» **Work task**: From first line to last, print the records exactly, but leave out the pictures.

(Stored entries)
################

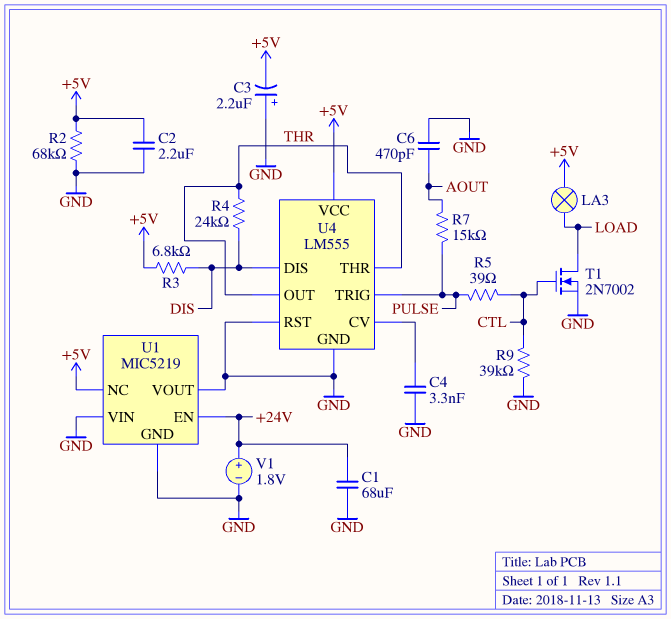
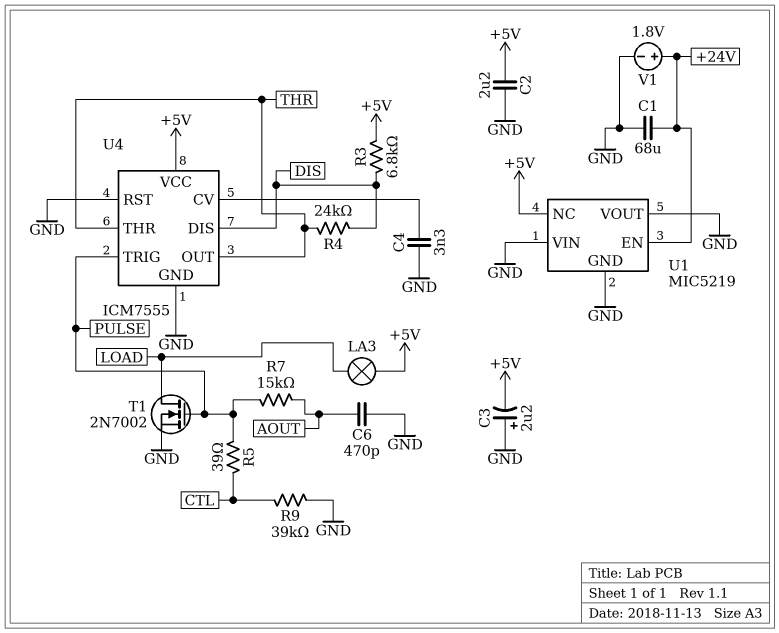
R2: 68k (+5V, GND) -> none
T1: NMOS 2N7002 (G CTL, D LOAD, S GND) -> NMOS 2N7002 (G PULSE, D LOAD, S GND)
U4: LM555 -> ICM7555

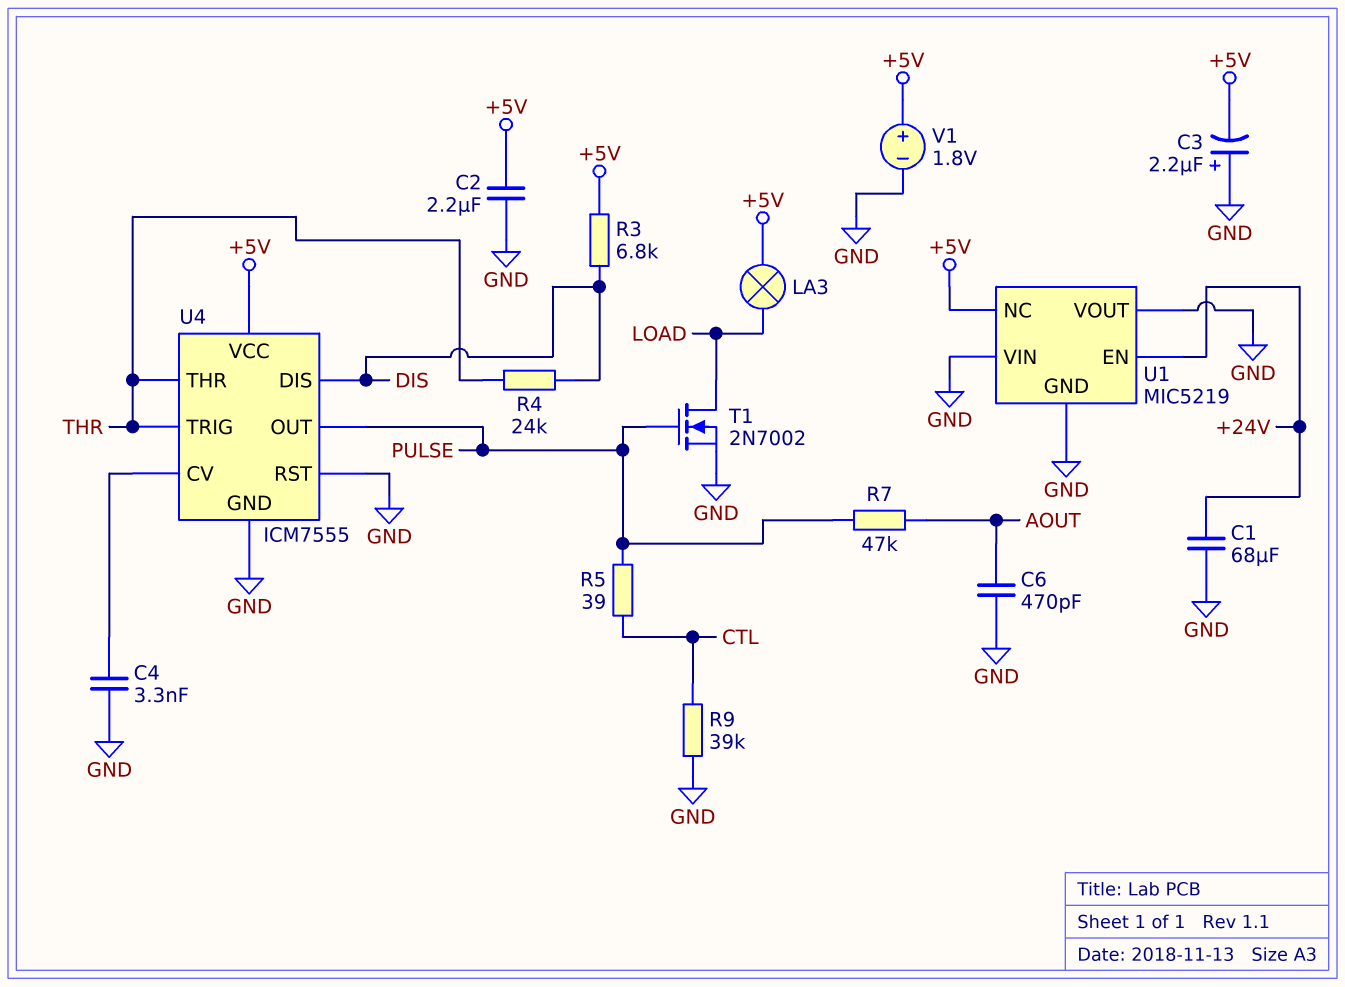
R7: 15k (AOUT, PULSE) -> 47k (AOUT, PULSE)
U4 pin OUT: THR -> PULSE
U4 pin TRIG: PULSE -> THR
V1: 1.8V (plus +24V, minus GND) -> 1.8V (plus +5V, minus GND)

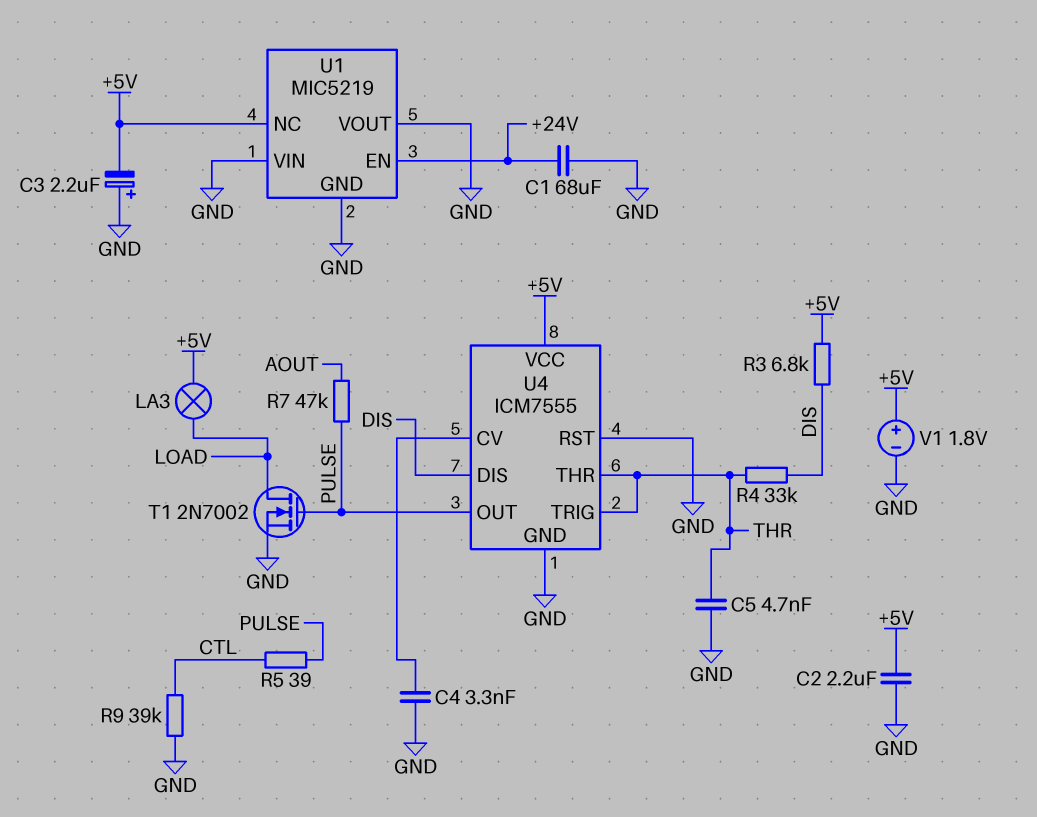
C5: none -> 4.7nF (GND, THR)
C6: 470pF (AOUT, GND) -> none
R4: 24k (DIS, THR) -> 33k (DIS, THR)

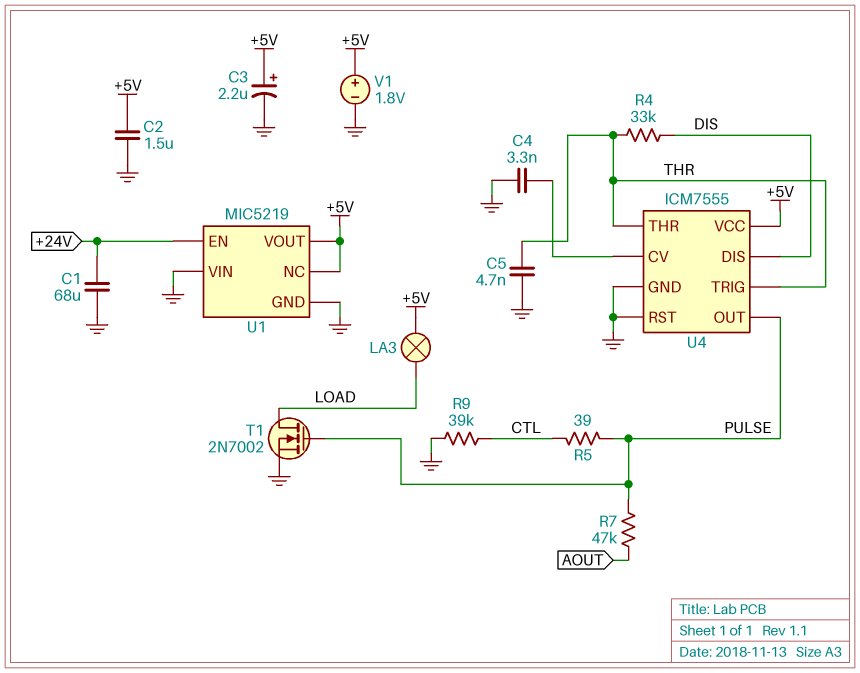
C2: 2.2uF (+5V, GND) -> 1.5uF (+5V, GND)
C3: 2.2uF (plus GND, minus +5V) -> 2.2uF (plus +5V, minus GND)
R3: 6.8k (+5V, DIS) -> none
U1 pin VOUT: GND -> +5V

################

» **Written answer**:
R2: 68k (+5V, GND) -> none
T1: NMOS 2N7002 (G CTL, D LOAD, S GND) -> NMOS 2N7002 (G PULSE, D LOAD, S GND)
U4: LM555 -> ICM7555

R7: 15k (AOUT, PULSE) -> 47k (AOUT, PULSE)
U4 pin OUT: THR -> PULSE
U4 pin TRIG: PULSE -> THR
V1: 1.8V (plus +24V, minus GND) -> 1.8V (plus +5V, minus GND)

C5: none -> 4.7nF (GND, THR)
C6: 470pF (AOUT, GND) -> none
R4: 24k (DIS, THR) -> 33k (DIS, THR)

C2: 2.2uF (+5V, GND) -> 1.5uF (+5V, GND)
C3: 2.2uF (plus GND, minus +5V) -> 2.2uF (plus +5V, minus GND)
R3: 6.8k (+5V, DIS) -> none
U1 pin VOUT: GND -> +5V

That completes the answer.